[Records from a data source]
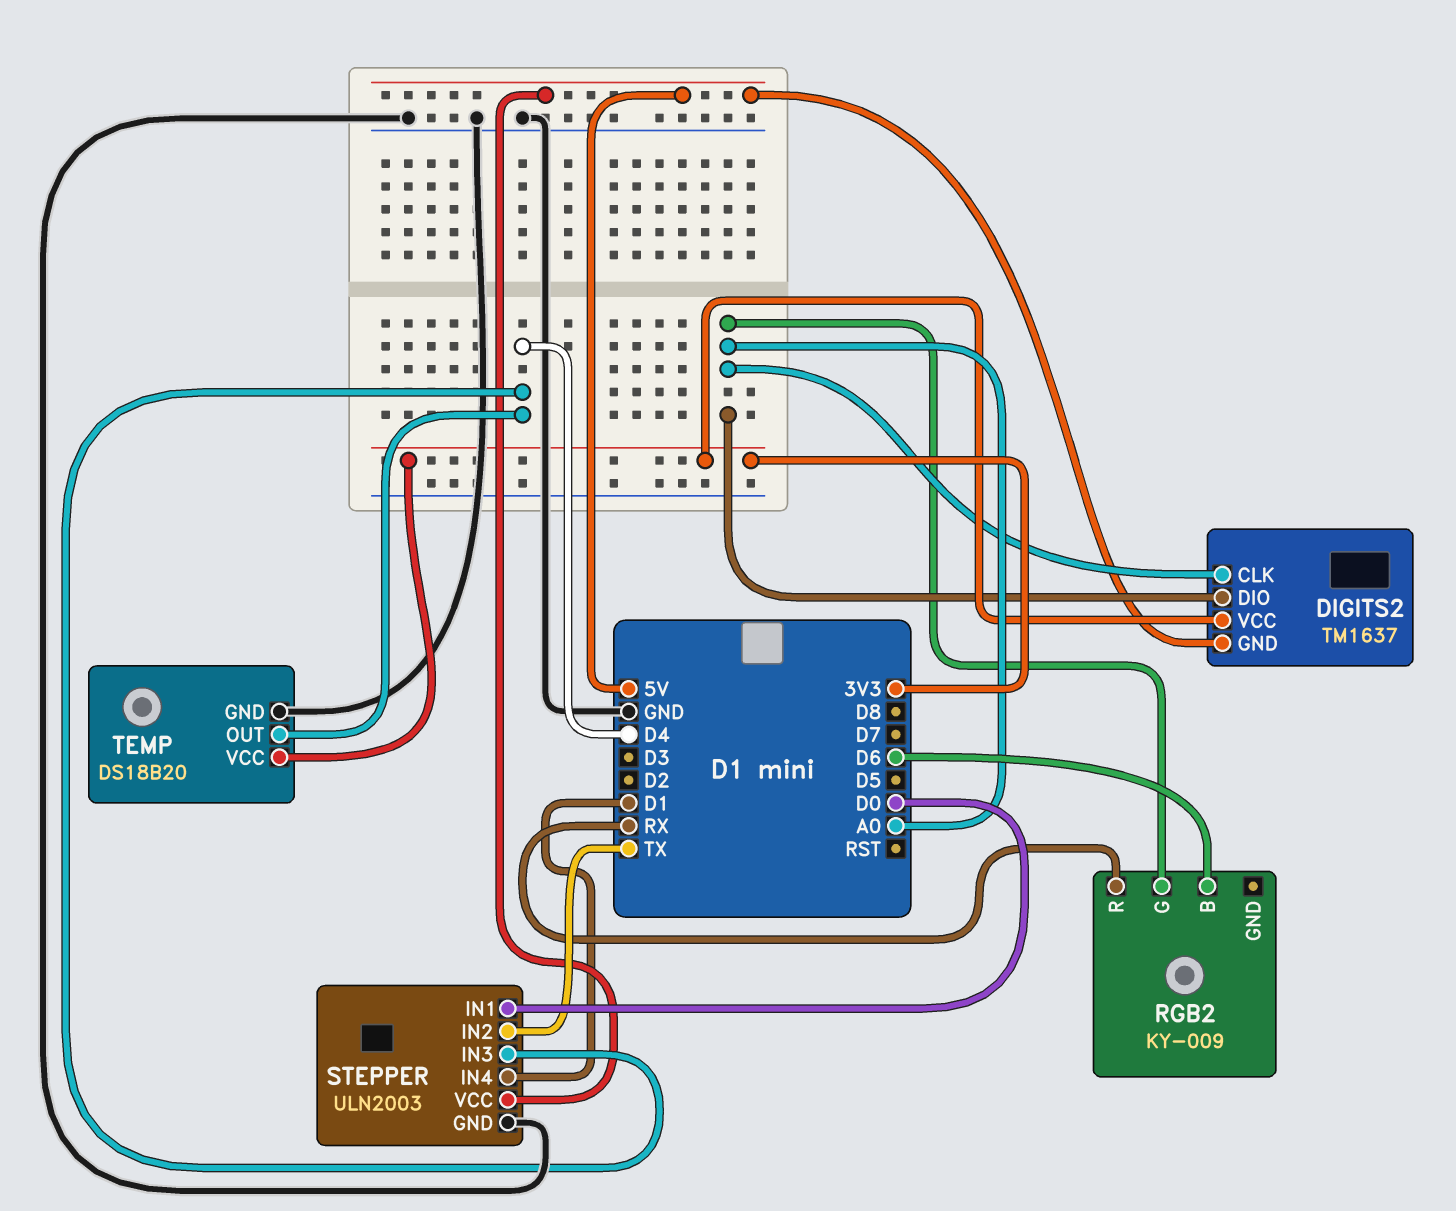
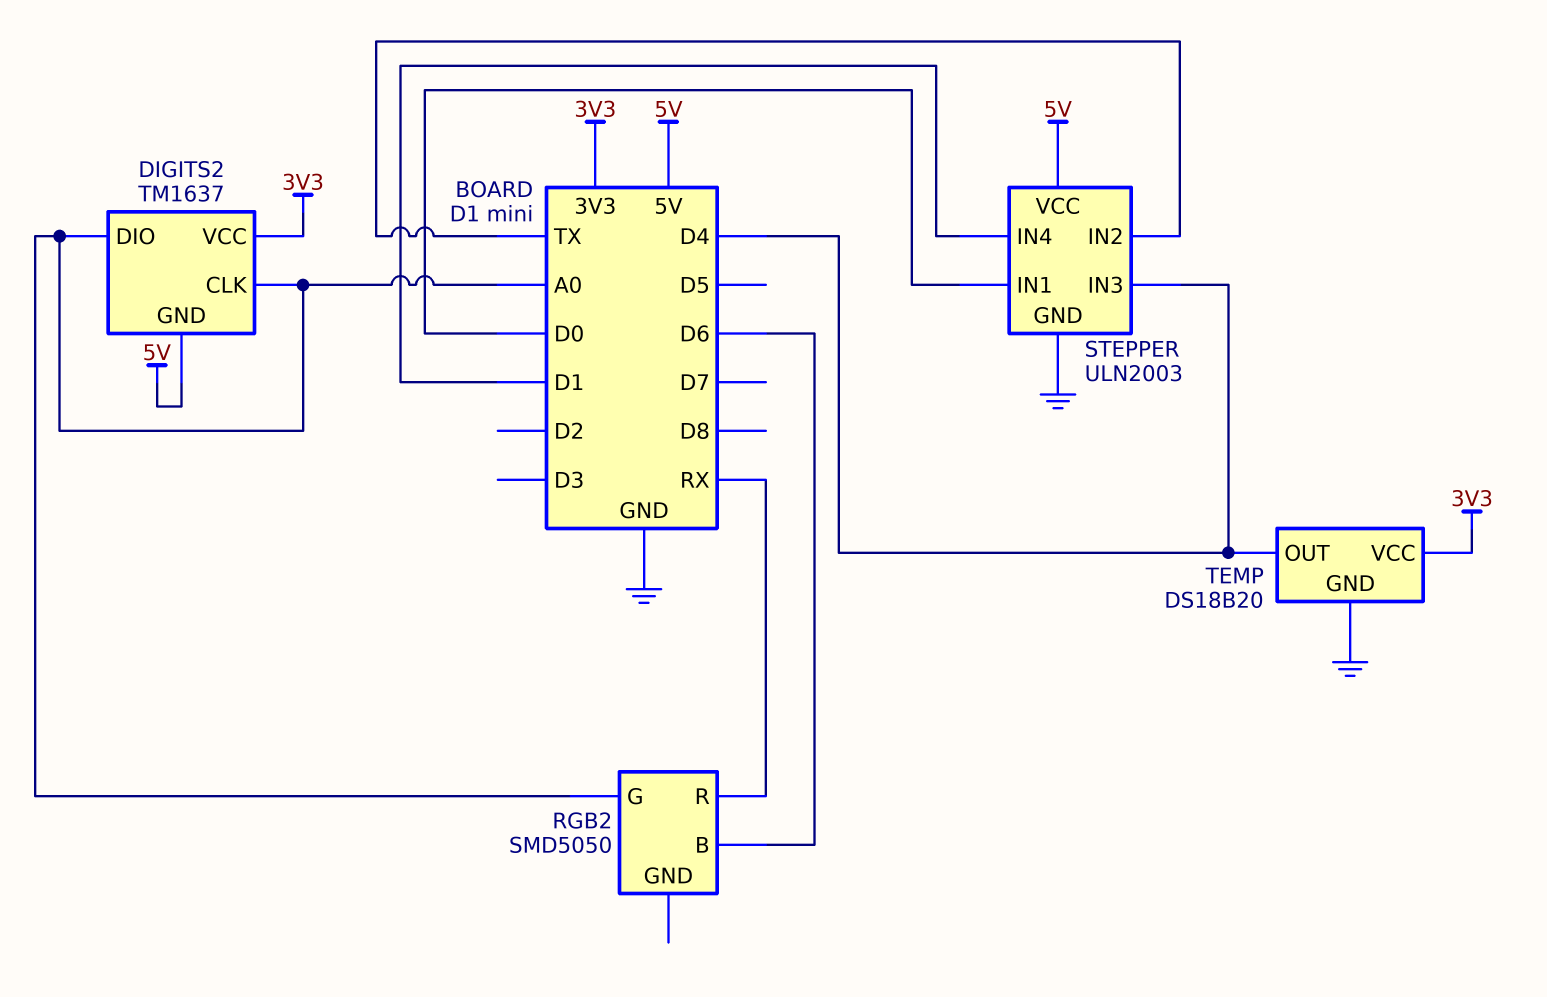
RGB2: KY-009 -> SMD5050

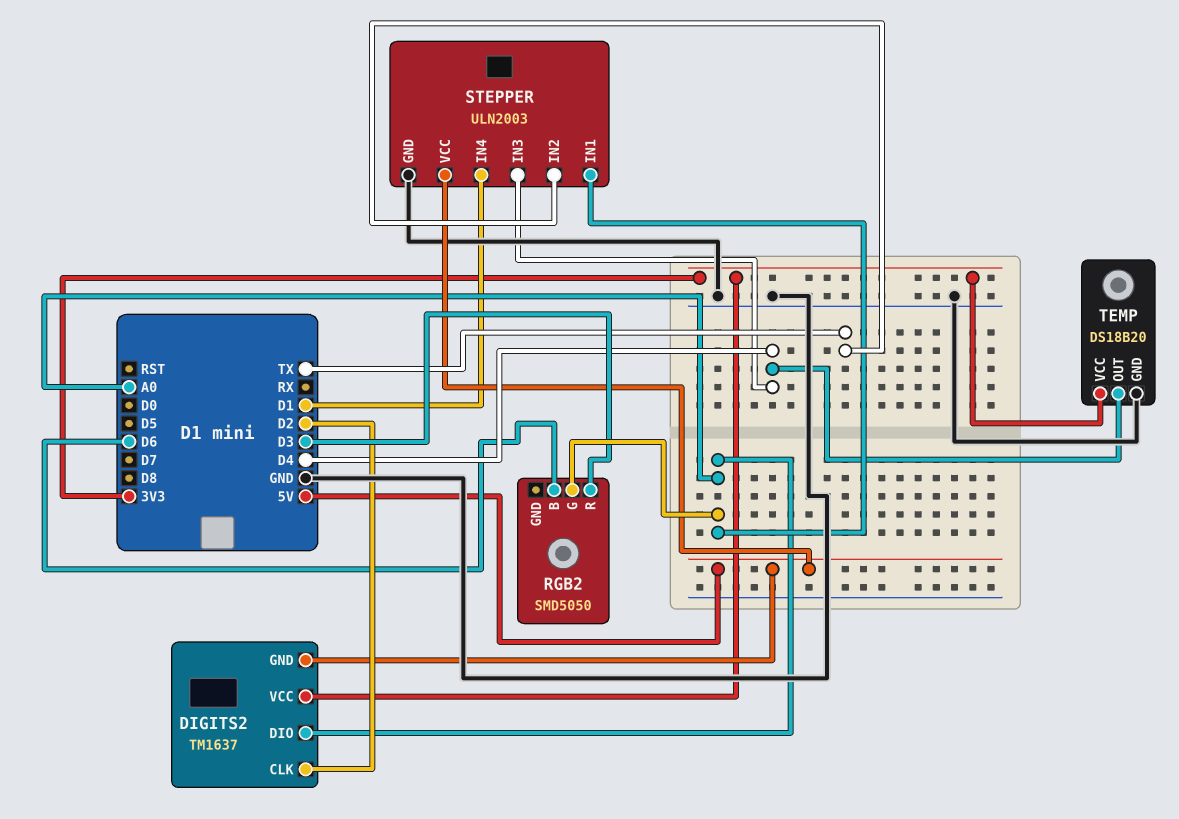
DIGITS2 pin CLK: A0 -> D2
RGB2 pin R: RX -> D3
STEPPER pin IN1: D0 -> A0

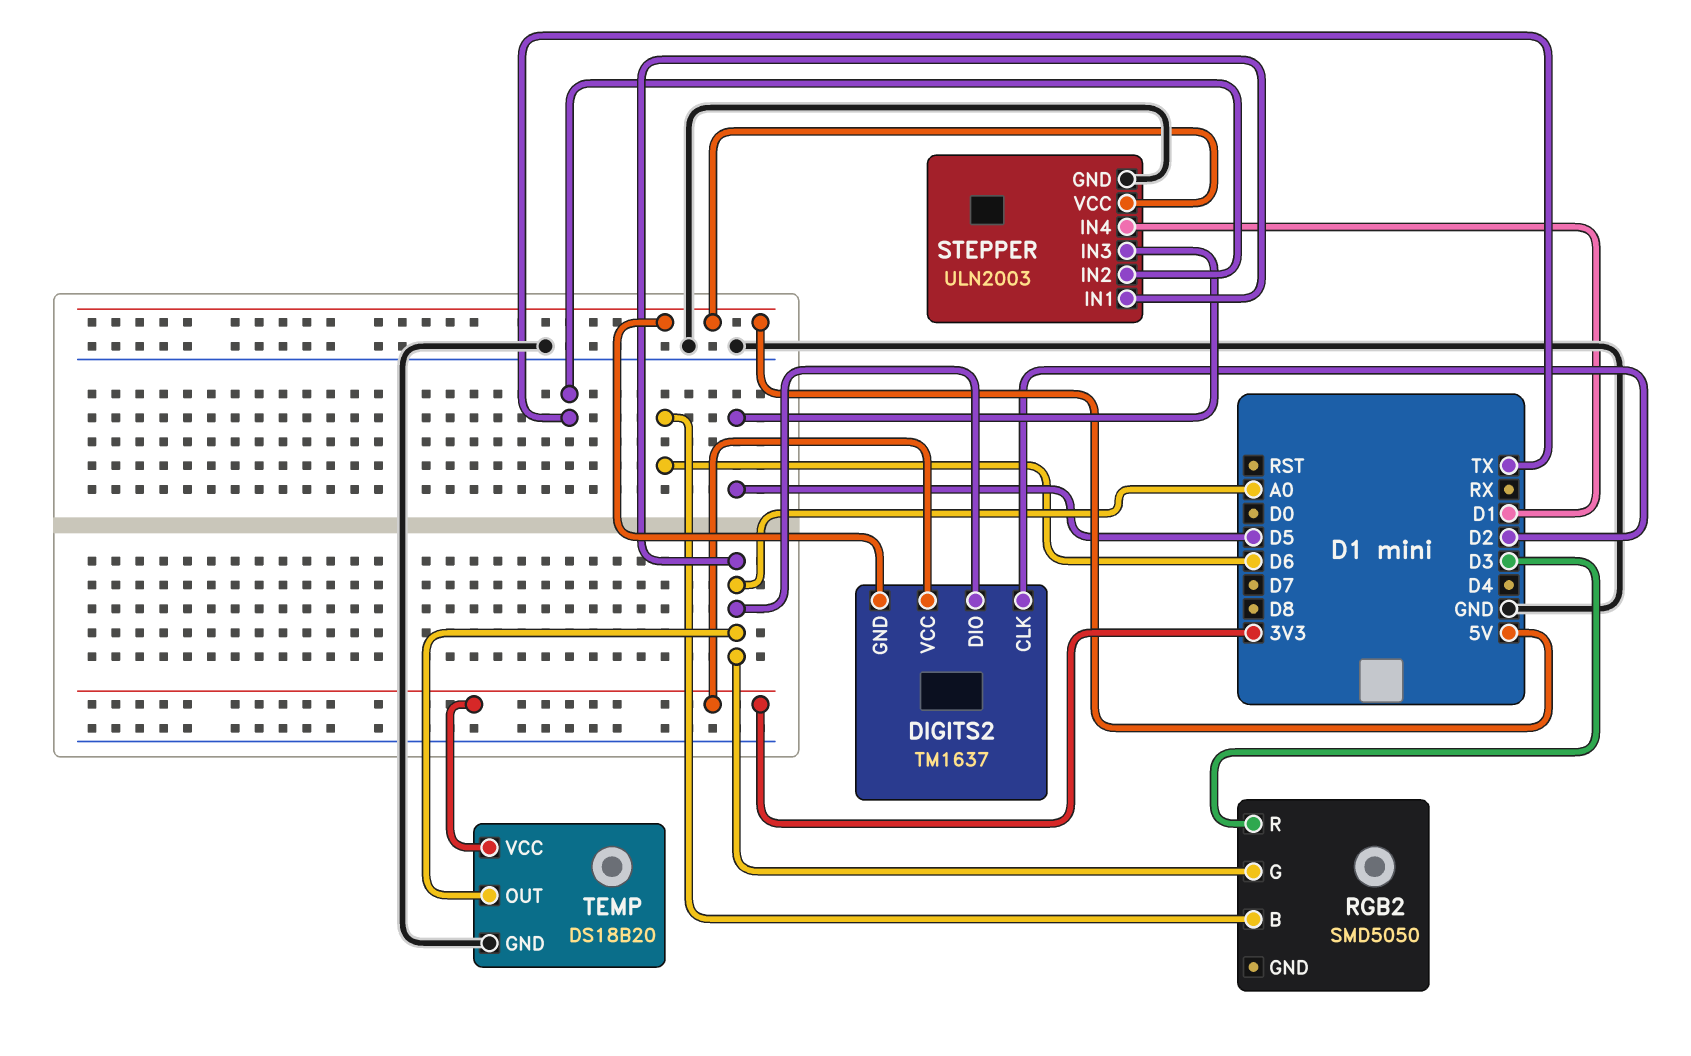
STEPPER pin IN3: D4 -> D5
TEMP pin OUT: D4 -> A0

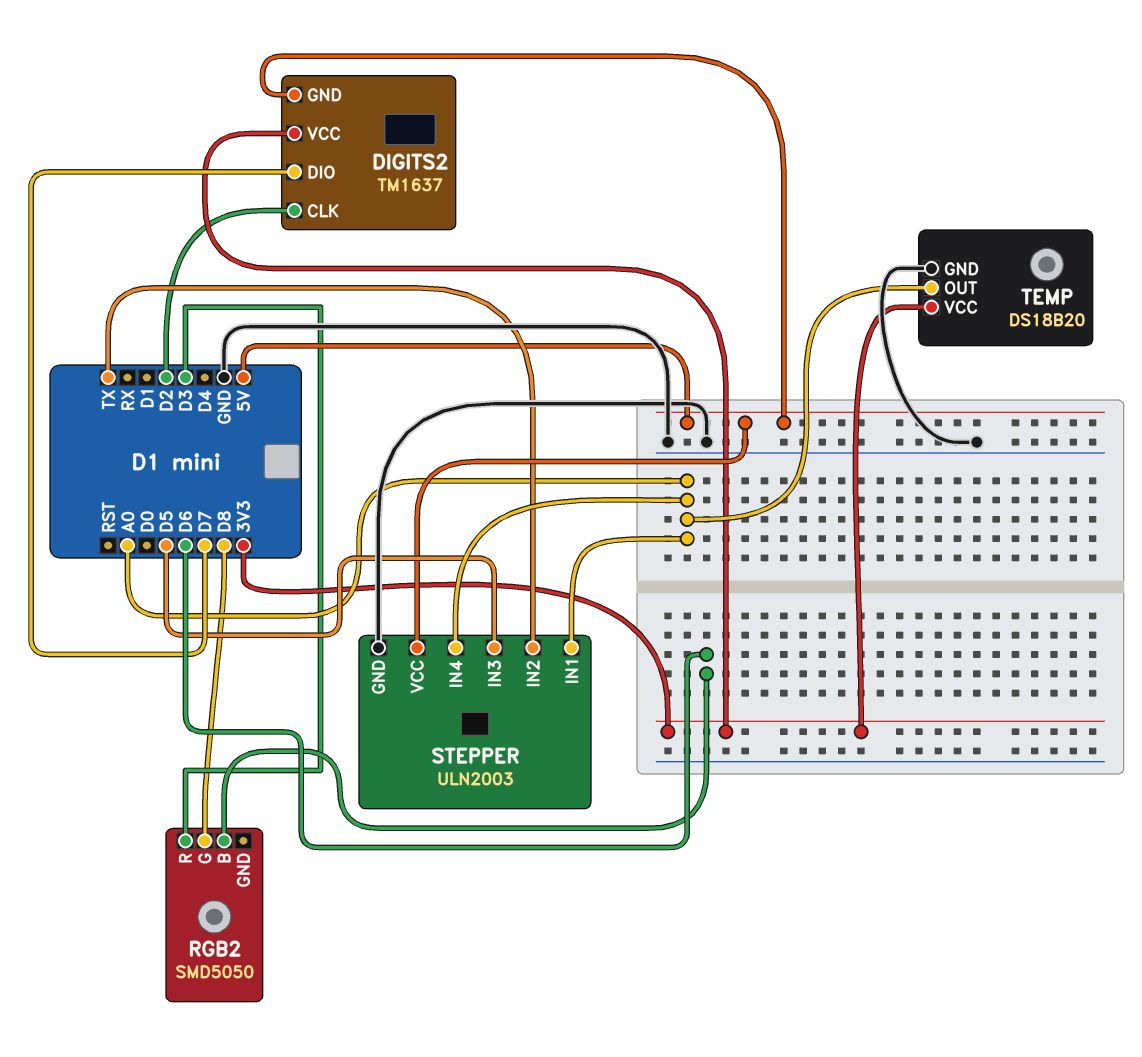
DIGITS2 pin DIO: A0 -> D7
RGB2 pin G: A0 -> D8
STEPPER pin IN4: D1 -> A0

— Exercise details —
Retype all of the data above word for word, excluding the pictures.

— Exercise result —
RGB2: KY-009 -> SMD5050

DIGITS2 pin CLK: A0 -> D2
RGB2 pin R: RX -> D3
STEPPER pin IN1: D0 -> A0

STEPPER pin IN3: D4 -> D5
TEMP pin OUT: D4 -> A0

DIGITS2 pin DIO: A0 -> D7
RGB2 pin G: A0 -> D8
STEPPER pin IN4: D1 -> A0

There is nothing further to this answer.